→ Task to carry out
Of the records that follow, copy only the lines from the line containing "R4: 1.5k (IND2, TICK) -> 1.5k (+12V, IND2)" to the line containing "U120: NOR (in", both included, exactly as written.

::::

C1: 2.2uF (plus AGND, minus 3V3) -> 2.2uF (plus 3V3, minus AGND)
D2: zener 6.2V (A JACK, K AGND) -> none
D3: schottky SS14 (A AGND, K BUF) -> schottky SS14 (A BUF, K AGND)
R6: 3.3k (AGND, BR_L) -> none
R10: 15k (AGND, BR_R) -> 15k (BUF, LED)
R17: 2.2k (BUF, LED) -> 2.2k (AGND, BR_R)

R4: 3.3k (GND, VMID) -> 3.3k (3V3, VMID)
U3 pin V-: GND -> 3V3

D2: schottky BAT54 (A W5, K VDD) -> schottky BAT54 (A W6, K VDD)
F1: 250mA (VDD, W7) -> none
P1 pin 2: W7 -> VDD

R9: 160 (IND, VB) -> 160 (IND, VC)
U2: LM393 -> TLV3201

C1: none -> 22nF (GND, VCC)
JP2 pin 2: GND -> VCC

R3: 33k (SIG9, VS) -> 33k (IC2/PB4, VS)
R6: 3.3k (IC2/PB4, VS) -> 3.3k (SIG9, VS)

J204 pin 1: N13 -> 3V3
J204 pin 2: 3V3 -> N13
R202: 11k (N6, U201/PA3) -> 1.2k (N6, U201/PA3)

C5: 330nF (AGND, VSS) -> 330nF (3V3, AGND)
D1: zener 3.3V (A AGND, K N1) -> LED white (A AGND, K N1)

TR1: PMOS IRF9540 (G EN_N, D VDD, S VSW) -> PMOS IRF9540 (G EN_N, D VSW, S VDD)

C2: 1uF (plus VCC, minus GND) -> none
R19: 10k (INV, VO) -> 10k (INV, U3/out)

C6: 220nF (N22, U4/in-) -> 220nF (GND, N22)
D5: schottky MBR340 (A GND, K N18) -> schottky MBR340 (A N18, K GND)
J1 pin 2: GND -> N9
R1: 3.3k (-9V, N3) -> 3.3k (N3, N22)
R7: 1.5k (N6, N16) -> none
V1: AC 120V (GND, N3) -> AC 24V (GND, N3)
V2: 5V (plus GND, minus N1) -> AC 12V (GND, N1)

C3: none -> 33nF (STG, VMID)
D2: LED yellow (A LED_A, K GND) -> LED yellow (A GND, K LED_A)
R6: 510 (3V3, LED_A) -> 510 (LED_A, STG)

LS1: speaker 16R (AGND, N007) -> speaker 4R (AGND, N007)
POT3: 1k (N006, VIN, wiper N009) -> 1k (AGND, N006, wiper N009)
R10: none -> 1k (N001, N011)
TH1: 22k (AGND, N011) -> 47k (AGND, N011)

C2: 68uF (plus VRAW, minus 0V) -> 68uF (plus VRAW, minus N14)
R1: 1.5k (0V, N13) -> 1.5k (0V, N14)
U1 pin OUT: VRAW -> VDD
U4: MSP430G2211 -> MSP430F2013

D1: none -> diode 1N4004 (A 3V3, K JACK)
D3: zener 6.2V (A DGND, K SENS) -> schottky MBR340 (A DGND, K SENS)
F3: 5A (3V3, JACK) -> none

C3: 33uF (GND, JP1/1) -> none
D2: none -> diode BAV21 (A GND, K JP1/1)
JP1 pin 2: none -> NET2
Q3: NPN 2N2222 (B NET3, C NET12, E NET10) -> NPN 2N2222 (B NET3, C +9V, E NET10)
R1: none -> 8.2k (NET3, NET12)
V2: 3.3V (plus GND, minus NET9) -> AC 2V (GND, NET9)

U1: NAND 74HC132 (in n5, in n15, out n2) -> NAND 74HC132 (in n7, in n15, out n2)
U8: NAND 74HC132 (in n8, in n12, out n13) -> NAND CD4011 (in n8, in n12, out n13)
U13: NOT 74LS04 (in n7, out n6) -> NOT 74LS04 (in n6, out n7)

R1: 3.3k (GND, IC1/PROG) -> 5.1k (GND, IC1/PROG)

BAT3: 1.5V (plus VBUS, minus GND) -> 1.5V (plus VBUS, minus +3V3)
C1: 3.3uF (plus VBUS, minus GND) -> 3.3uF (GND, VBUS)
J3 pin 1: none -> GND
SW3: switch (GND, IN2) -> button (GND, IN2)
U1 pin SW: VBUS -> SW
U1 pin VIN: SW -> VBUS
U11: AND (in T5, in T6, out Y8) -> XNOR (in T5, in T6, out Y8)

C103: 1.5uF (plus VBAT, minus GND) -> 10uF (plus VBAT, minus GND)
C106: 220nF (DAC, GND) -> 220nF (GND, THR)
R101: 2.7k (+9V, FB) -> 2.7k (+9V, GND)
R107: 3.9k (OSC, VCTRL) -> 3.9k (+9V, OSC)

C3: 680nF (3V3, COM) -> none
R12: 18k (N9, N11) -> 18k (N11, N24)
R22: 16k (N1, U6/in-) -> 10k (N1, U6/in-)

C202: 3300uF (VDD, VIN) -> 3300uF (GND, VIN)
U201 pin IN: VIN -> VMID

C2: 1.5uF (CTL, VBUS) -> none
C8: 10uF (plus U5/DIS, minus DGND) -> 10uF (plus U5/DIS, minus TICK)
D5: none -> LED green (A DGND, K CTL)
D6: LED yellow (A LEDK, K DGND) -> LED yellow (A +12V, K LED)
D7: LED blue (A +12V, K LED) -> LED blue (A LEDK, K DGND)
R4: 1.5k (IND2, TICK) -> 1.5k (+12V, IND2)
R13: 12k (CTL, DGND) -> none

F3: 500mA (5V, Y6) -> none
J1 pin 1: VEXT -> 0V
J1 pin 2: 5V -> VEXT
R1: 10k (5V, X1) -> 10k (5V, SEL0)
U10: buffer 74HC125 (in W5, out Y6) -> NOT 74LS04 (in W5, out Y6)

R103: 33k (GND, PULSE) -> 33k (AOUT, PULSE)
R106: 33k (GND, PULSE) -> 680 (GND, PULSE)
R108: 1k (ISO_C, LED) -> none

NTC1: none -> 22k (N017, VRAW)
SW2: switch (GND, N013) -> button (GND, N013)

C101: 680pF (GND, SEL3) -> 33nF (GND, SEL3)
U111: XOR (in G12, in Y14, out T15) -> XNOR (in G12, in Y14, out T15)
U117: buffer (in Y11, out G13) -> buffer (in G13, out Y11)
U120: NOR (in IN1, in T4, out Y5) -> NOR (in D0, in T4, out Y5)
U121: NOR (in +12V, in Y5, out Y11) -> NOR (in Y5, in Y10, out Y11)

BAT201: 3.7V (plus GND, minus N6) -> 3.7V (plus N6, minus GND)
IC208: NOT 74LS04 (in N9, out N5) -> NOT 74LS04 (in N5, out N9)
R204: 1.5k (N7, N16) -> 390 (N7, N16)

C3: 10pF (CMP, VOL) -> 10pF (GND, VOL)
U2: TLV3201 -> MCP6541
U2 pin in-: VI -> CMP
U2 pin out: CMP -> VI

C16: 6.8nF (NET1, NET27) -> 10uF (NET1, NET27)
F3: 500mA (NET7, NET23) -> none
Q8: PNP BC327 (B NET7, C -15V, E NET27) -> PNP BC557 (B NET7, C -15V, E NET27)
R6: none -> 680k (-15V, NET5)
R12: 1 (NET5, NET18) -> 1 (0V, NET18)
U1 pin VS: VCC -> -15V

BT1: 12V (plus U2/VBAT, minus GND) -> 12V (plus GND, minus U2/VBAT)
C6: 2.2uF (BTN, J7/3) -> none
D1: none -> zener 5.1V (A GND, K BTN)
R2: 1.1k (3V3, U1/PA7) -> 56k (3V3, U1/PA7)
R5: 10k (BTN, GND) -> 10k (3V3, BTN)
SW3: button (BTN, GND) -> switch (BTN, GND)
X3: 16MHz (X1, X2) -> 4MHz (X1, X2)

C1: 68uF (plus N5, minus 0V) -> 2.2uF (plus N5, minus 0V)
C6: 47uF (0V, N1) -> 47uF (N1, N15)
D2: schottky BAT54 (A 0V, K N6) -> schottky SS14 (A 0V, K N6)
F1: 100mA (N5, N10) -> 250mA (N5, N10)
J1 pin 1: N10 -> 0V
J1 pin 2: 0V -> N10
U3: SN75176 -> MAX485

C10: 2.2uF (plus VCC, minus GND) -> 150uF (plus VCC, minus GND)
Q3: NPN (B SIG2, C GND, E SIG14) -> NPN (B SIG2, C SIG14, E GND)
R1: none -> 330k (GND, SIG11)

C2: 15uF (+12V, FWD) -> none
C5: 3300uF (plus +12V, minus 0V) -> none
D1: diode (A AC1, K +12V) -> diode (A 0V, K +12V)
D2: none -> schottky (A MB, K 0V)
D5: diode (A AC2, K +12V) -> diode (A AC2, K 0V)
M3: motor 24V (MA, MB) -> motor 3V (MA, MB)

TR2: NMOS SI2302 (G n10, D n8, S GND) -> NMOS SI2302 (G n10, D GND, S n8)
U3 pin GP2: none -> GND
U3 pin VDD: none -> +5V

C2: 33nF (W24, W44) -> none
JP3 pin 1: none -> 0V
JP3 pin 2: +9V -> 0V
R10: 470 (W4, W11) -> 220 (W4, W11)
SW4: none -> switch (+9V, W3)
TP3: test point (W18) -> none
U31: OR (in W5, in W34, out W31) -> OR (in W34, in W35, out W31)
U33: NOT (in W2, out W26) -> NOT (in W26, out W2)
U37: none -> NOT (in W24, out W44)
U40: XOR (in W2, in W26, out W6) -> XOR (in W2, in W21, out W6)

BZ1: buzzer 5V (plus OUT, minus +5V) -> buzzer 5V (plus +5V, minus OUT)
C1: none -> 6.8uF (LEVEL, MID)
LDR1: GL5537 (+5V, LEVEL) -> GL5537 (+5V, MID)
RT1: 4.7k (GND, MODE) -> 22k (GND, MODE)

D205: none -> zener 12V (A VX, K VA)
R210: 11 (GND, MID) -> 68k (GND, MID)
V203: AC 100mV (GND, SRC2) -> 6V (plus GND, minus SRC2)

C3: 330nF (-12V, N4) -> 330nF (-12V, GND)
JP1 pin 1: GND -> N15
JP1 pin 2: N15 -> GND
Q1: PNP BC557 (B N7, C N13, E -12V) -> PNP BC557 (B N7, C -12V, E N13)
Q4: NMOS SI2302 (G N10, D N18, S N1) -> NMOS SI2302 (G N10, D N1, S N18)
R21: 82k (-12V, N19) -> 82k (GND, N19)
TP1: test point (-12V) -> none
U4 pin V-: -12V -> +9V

::::

→ Completed task
R4: 1.5k (IND2, TICK) -> 1.5k (+12V, IND2)
R13: 12k (CTL, DGND) -> none

F3: 500mA (5V, Y6) -> none
J1 pin 1: VEXT -> 0V
J1 pin 2: 5V -> VEXT
R1: 10k (5V, X1) -> 10k (5V, SEL0)
U10: buffer 74HC125 (in W5, out Y6) -> NOT 74LS04 (in W5, out Y6)

R103: 33k (GND, PULSE) -> 33k (AOUT, PULSE)
R106: 33k (GND, PULSE) -> 680 (GND, PULSE)
R108: 1k (ISO_C, LED) -> none

NTC1: none -> 22k (N017, VRAW)
SW2: switch (GND, N013) -> button (GND, N013)

C101: 680pF (GND, SEL3) -> 33nF (GND, SEL3)
U111: XOR (in G12, in Y14, out T15) -> XNOR (in G12, in Y14, out T15)
U117: buffer (in Y11, out G13) -> buffer (in G13, out Y11)
U120: NOR (in IN1, in T4, out Y5) -> NOR (in D0, in T4, out Y5)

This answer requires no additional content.